**** SUPPLIED MATERIAL ****

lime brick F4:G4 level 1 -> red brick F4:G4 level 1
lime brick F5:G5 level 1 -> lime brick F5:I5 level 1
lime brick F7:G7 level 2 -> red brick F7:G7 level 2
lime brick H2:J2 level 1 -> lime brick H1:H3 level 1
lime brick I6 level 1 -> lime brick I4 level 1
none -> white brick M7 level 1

****

## REQUIRED WORK:
The word "lime" appears in some lines of the data. Copy every one of those lines.

## RESULT OF THIS EXERCISE:
lime brick F4:G4 level 1 -> red brick F4:G4 level 1
lime brick F5:G5 level 1 -> lime brick F5:I5 level 1
lime brick F7:G7 level 2 -> red brick F7:G7 level 2
lime brick H2:J2 level 1 -> lime brick H1:H3 level 1
lime brick I6 level 1 -> lime brick I4 level 1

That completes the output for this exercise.